> **Your task**
Please print every line from the one containing "<701,230> to <818,423>" through the last line of the records below, exactly as written and nothing more.

------------------------

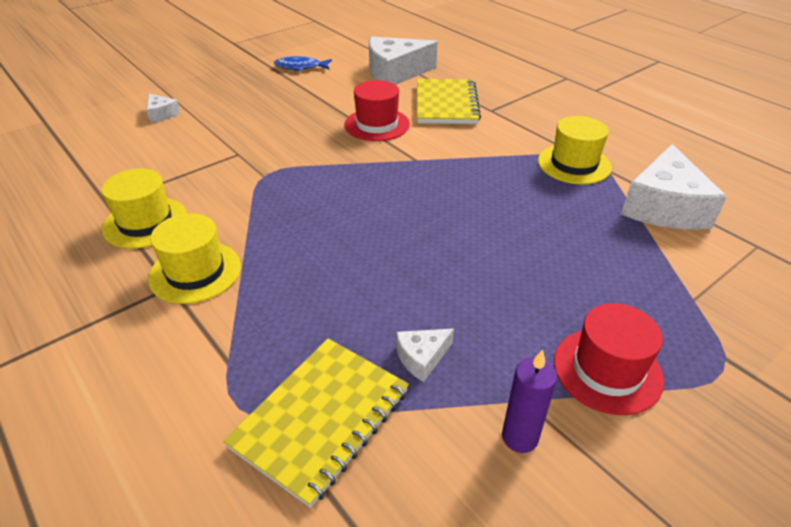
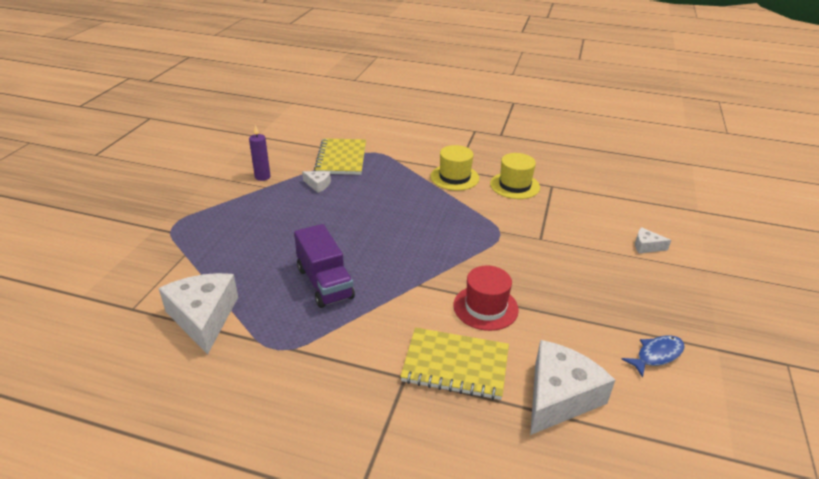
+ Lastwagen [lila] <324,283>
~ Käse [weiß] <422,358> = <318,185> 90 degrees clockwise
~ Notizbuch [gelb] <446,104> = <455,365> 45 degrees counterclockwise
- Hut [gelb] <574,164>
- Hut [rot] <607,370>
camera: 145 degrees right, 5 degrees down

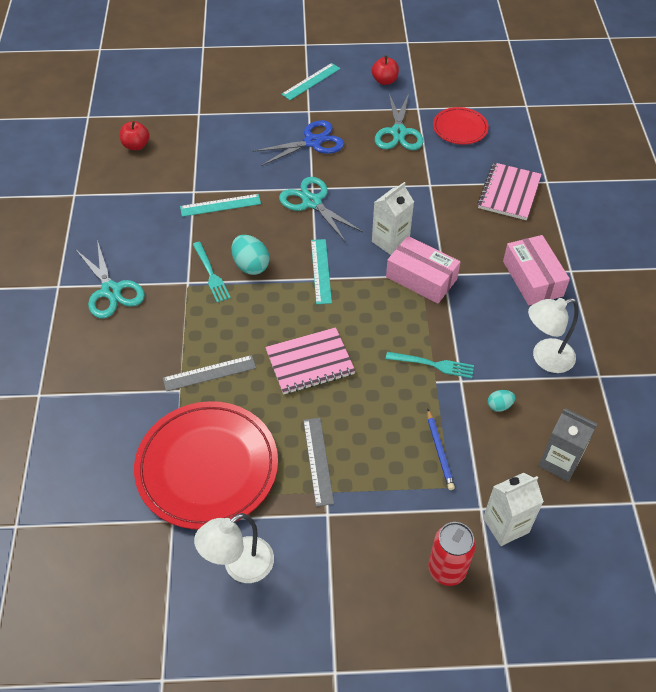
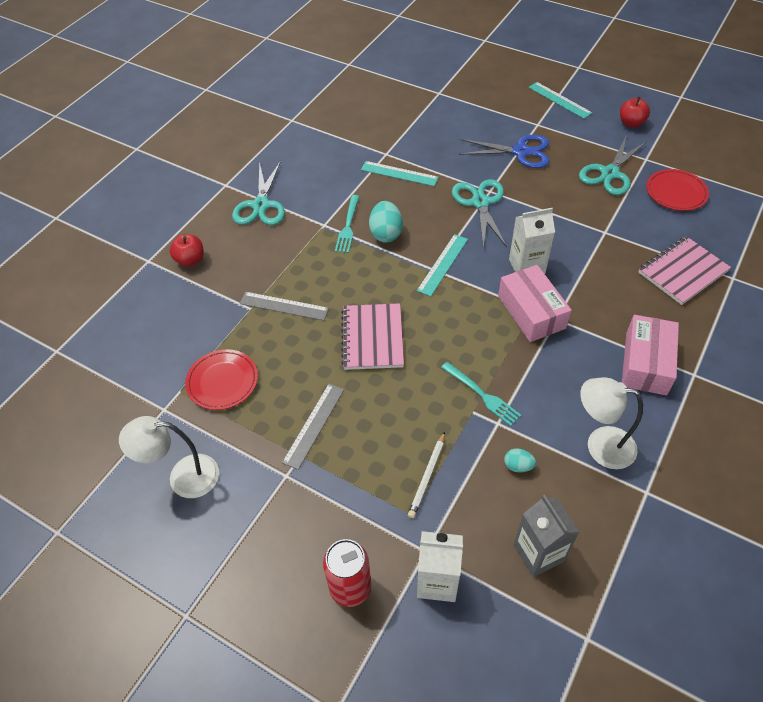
~ Apfel [rot] <136,145> to <190,260>
~ Teller [rot] <207,467> = <222,381> x0.52
~ Notizbuch [rosa] <310,362> = <372,338> 75 degrees clockwise
~ Bleistift [blau] <439,451> to Bleistift [weiß] <427,476>
~ Lineal [türkis] <311,81> = <559,100> 60 degrees clockwise
camera: 35 degrees right, 0 degrees up

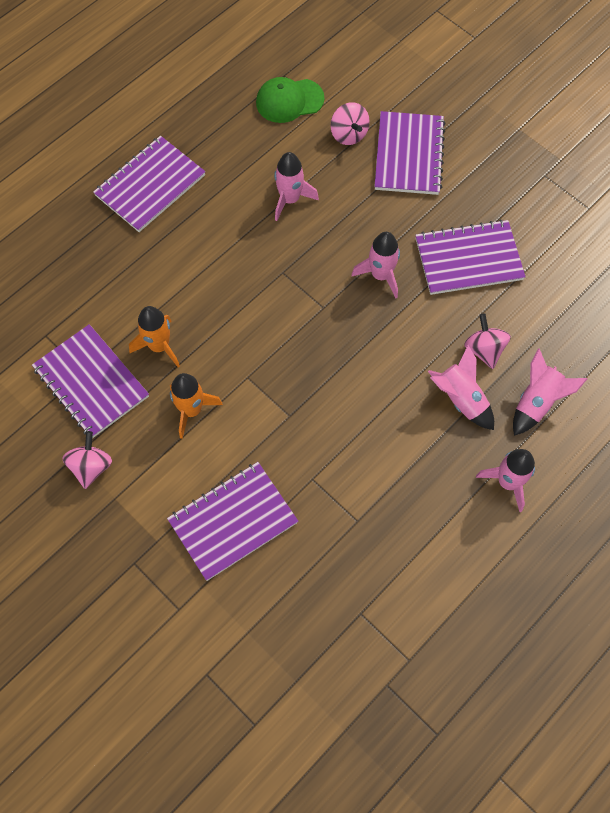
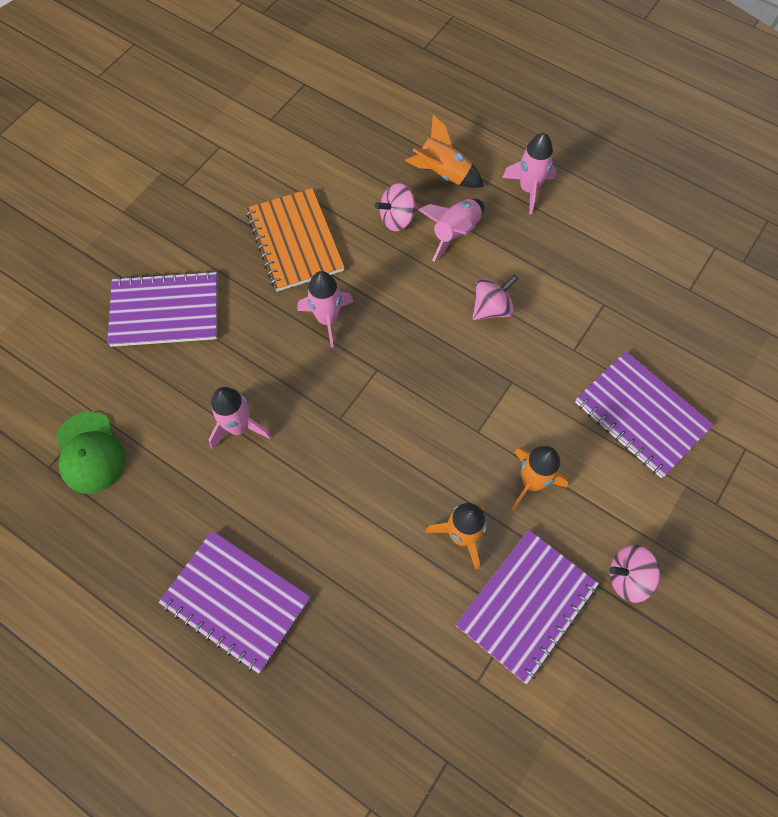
~ Notizbuch [lila] <468,259> to Notizbuch [orange] <295,241>
~ Rakete [rosa] <537,402> to Rakete [orange] <443,173>
~ Kreisel [rosa] <349,134> to <491,308>
camera: 100 degrees left, 0 degrees up

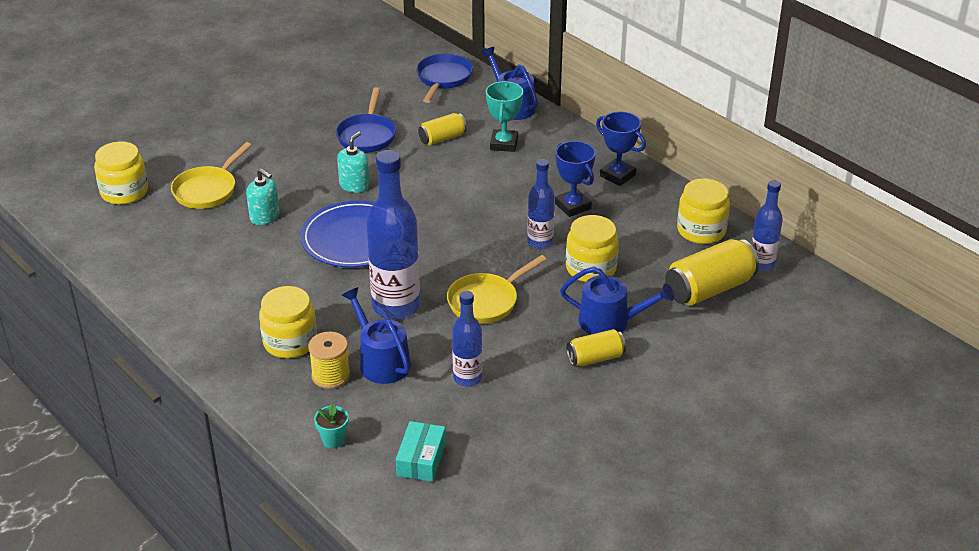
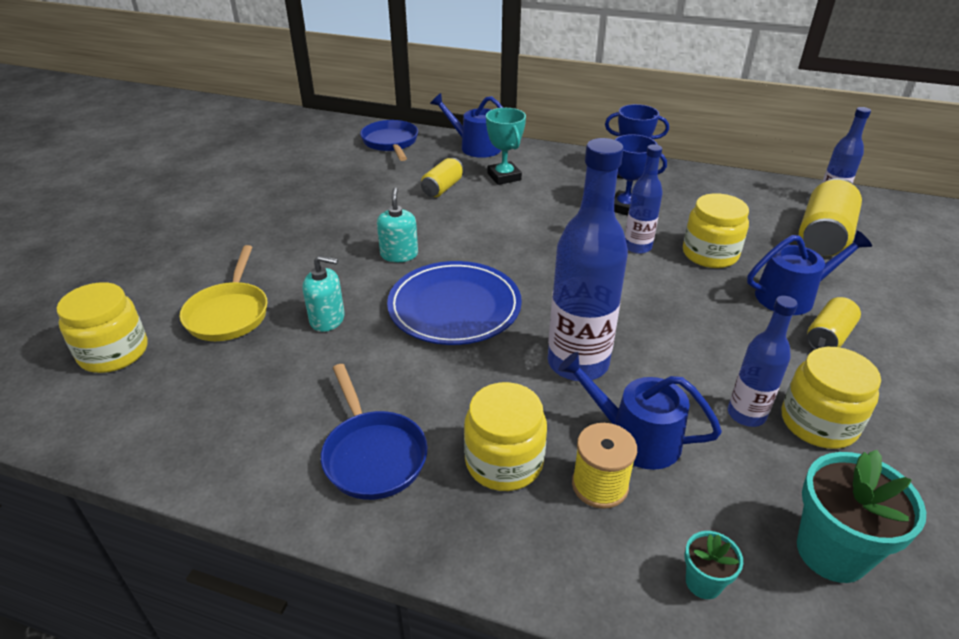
~ Pfanne [blau] <367,135> to <373,454>
~ Einmachglas [gelb] <701,230> to <818,423>
~ Schachtel [türkis] <421,459> to Blumentopf [türkis] <831,552>
- Pfanne [gelb] <486,301>
camera: 30 degrees left, 0 degrees up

------------------------

> **Task solution**
~ Einmachglas [gelb] <701,230> to <818,423>
~ Schachtel [türkis] <421,459> to Blumentopf [türkis] <831,552>
- Pfanne [gelb] <486,301>
camera: 30 degrees left, 0 degrees up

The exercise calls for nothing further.